[[ Given records open ]]

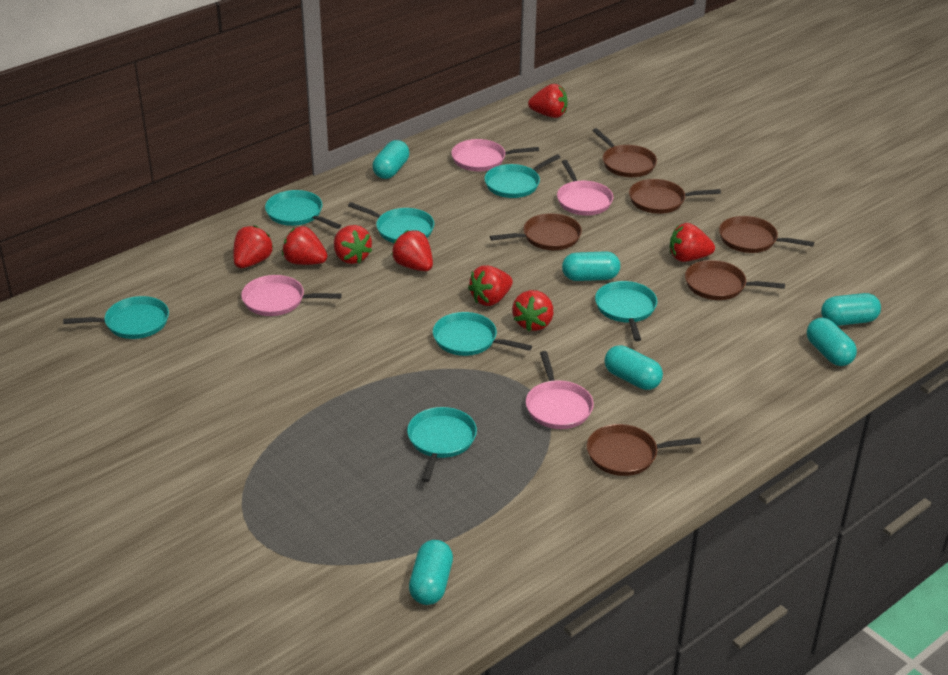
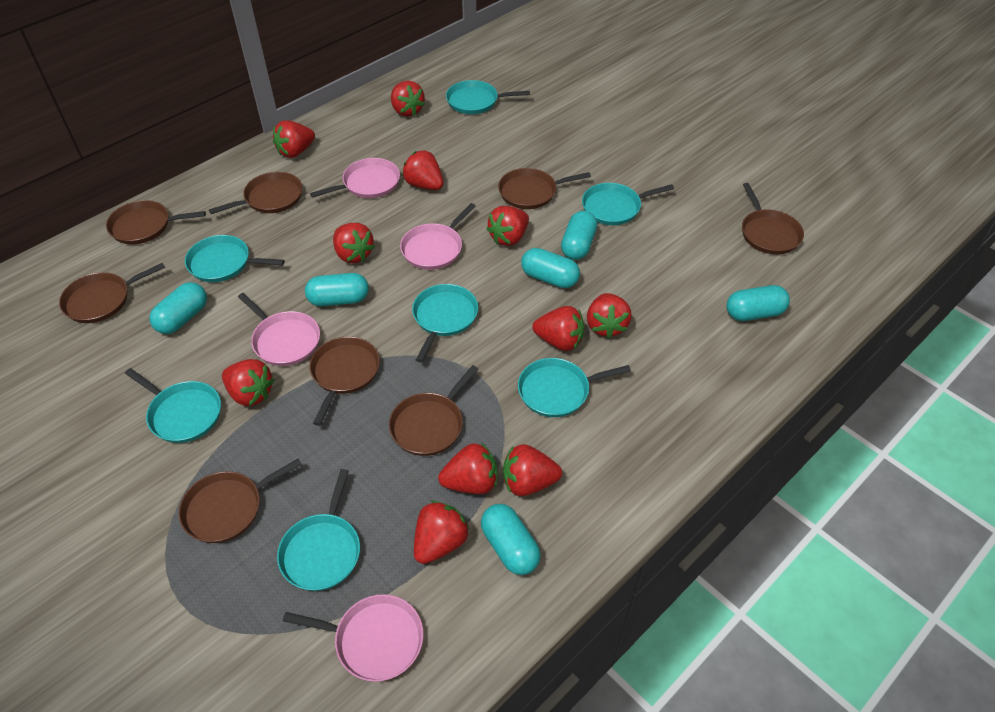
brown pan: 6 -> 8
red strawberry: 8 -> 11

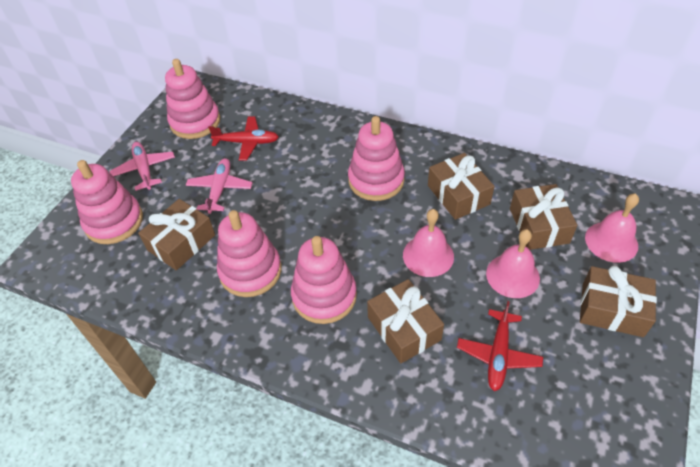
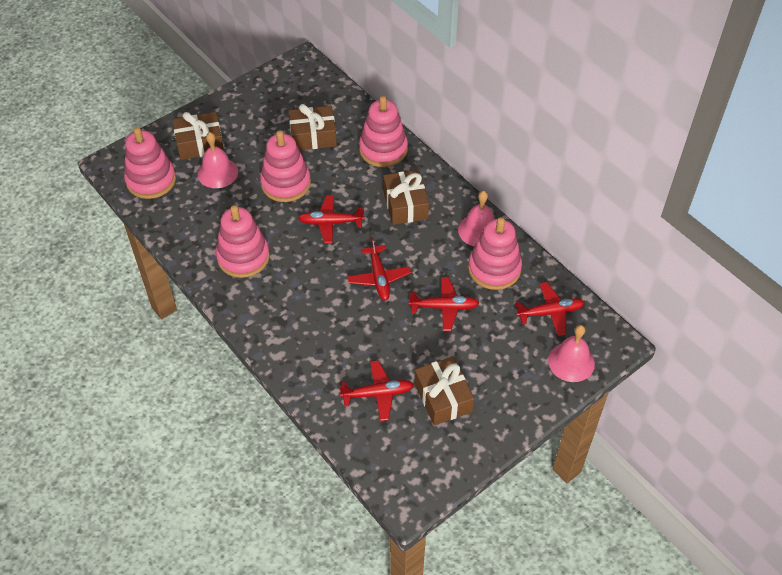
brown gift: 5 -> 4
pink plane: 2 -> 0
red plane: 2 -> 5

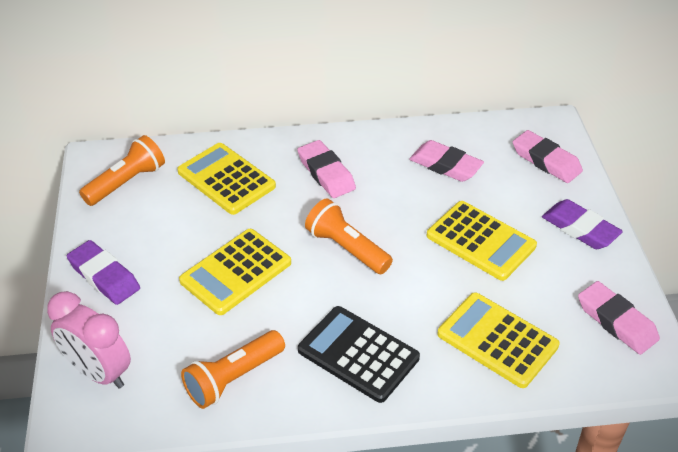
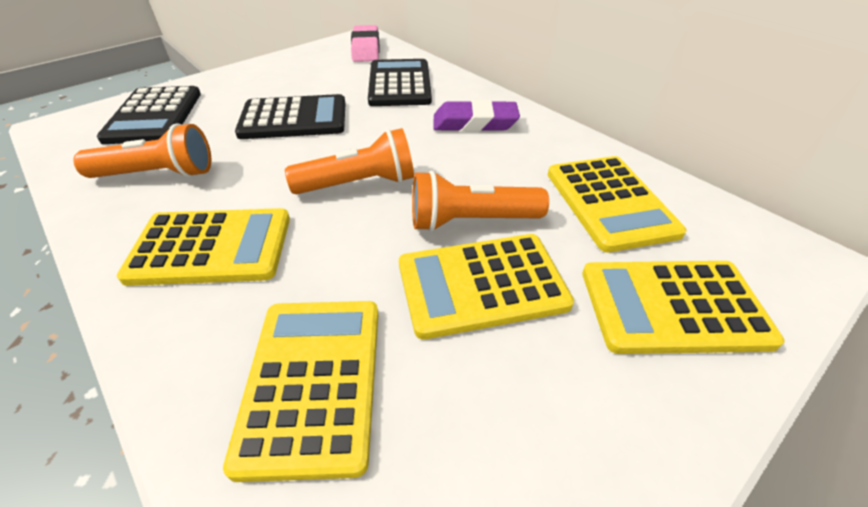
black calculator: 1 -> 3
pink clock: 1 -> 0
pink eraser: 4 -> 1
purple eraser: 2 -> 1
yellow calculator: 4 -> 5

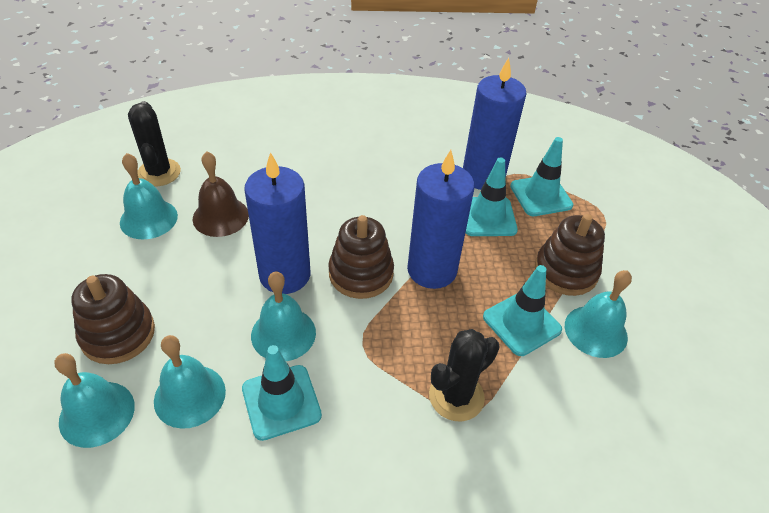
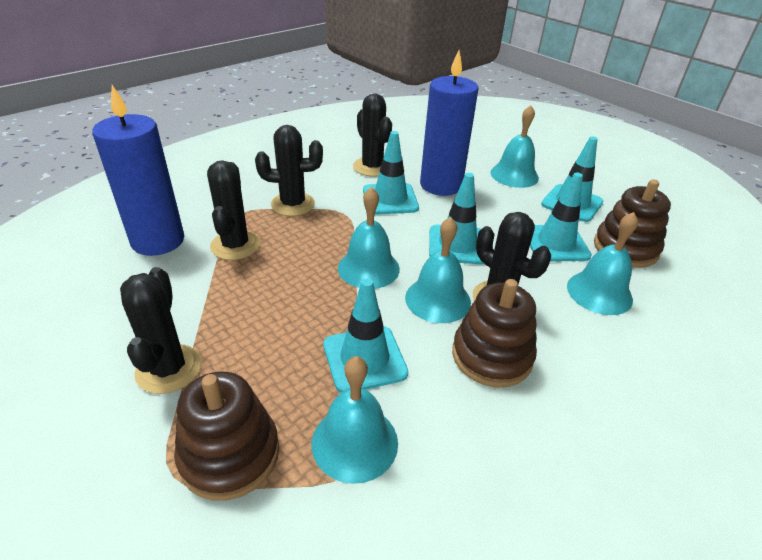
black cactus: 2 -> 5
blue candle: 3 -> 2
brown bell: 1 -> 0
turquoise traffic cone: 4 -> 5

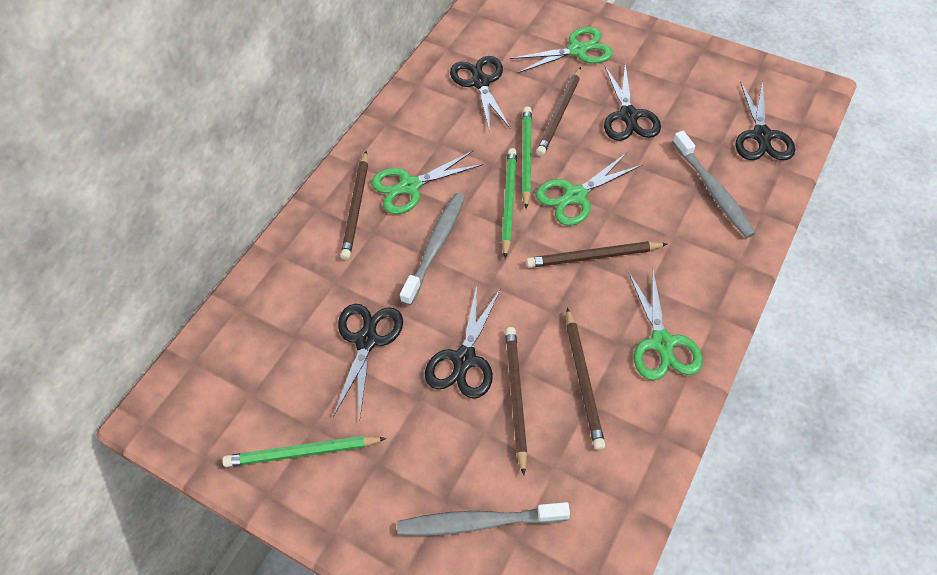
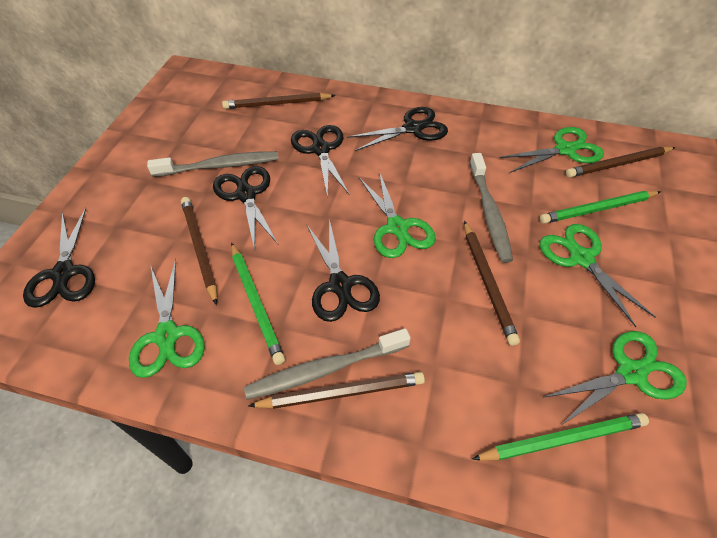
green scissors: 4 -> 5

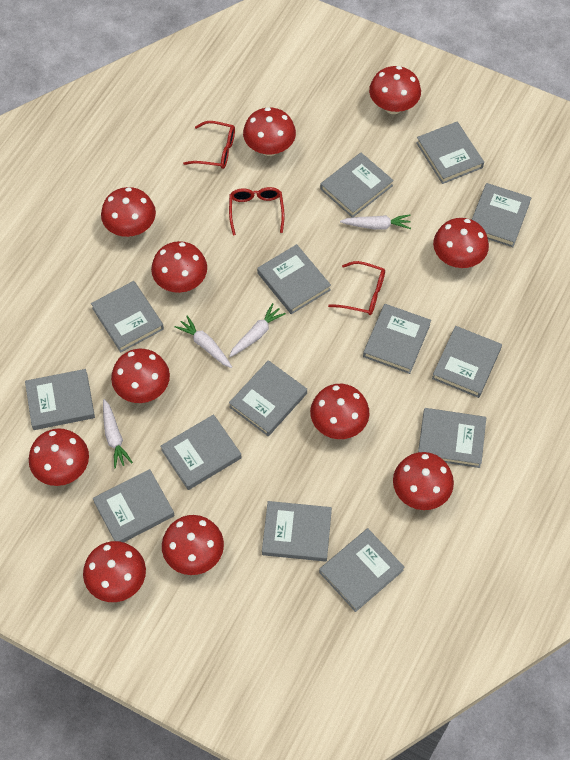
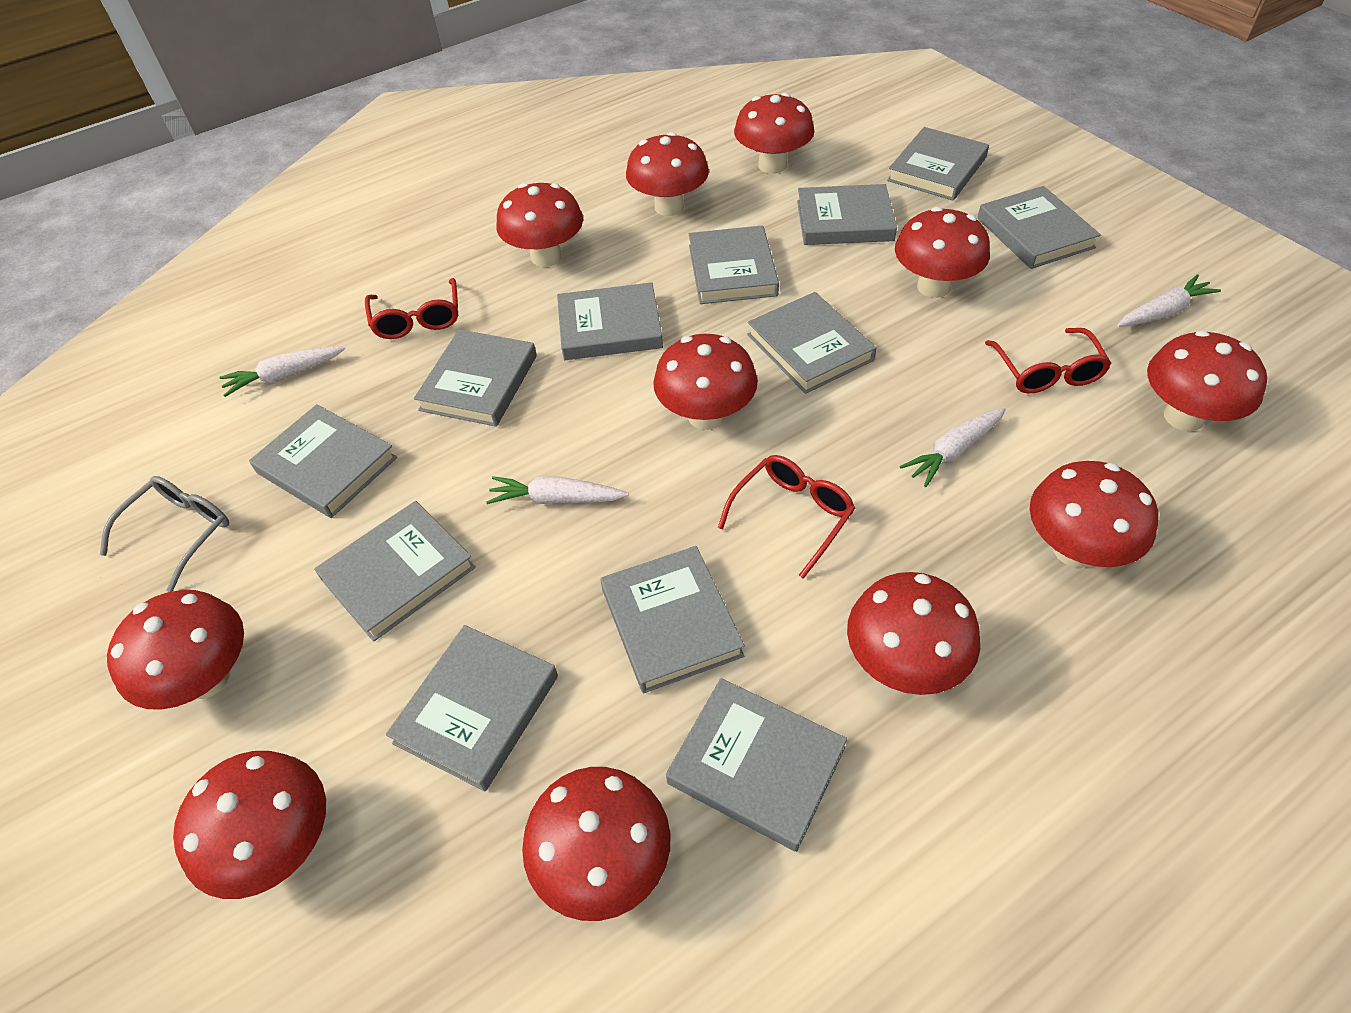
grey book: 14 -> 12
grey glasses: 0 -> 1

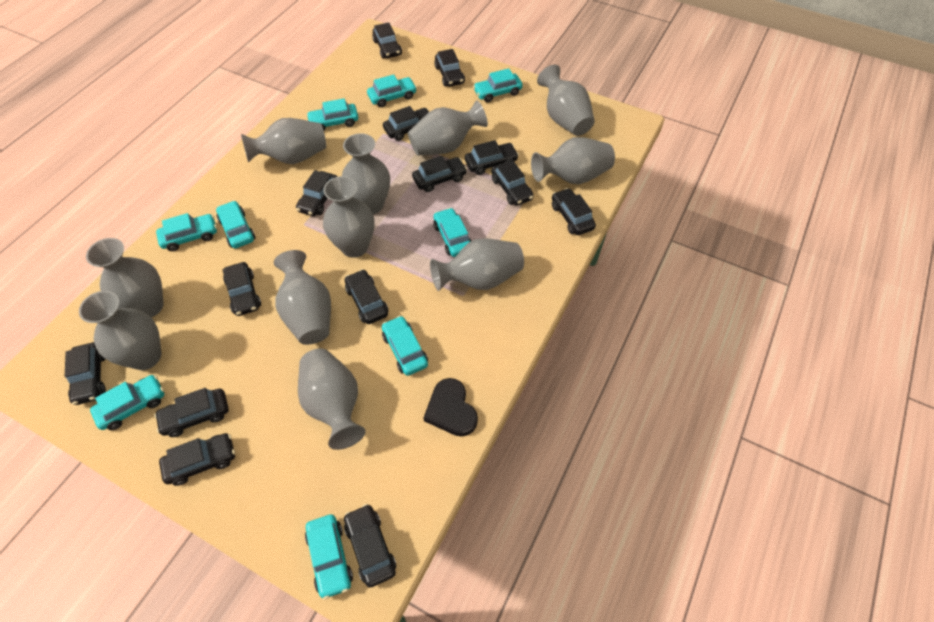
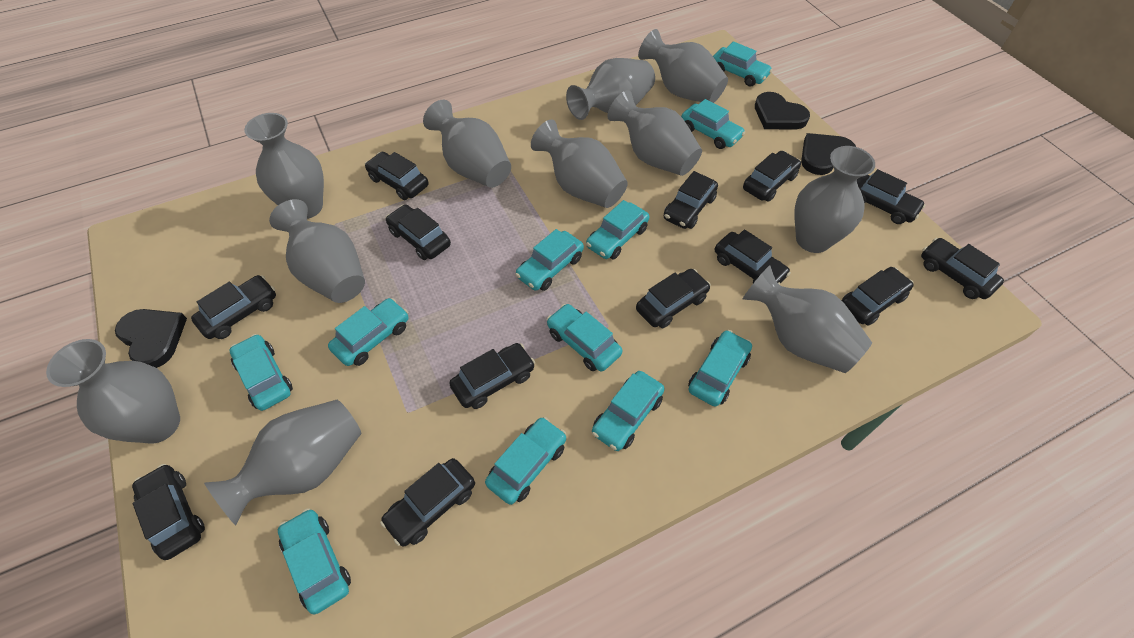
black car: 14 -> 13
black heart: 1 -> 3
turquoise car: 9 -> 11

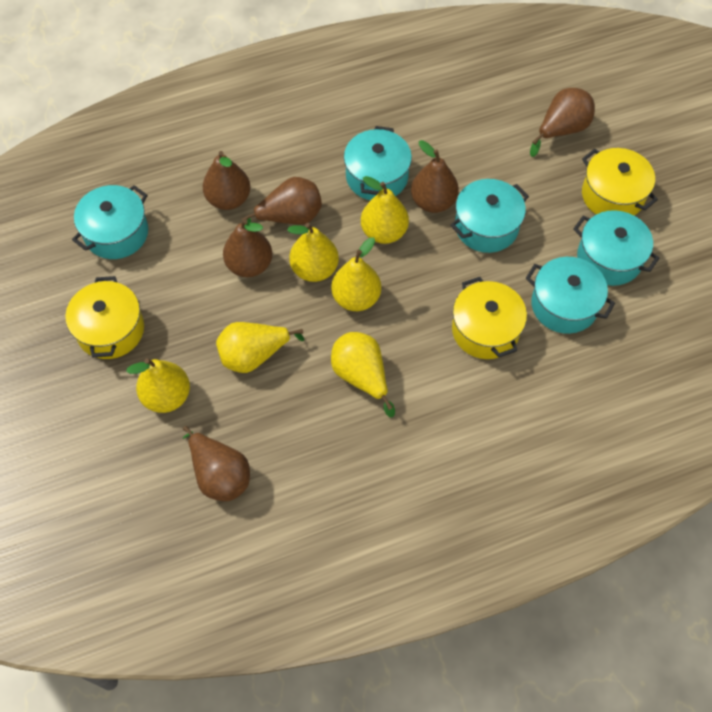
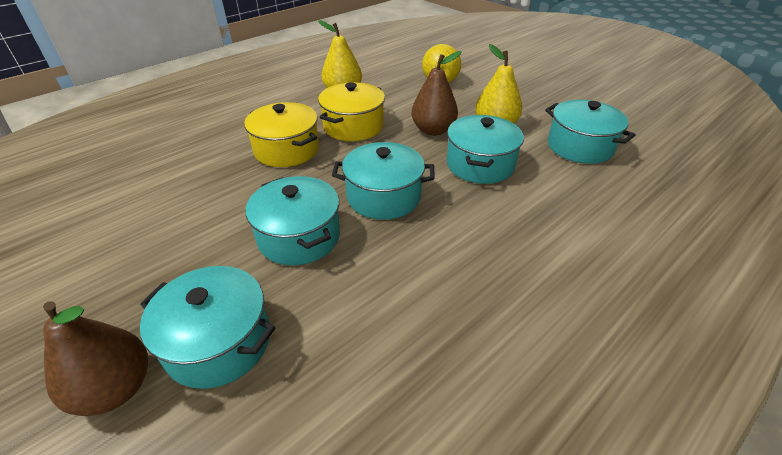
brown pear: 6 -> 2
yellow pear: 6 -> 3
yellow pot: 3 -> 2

[[ Given records closed ]]

Every line above that has the string "yellow" needs to be copied.

yellow calculator: 4 -> 5
yellow pear: 6 -> 3
yellow pot: 3 -> 2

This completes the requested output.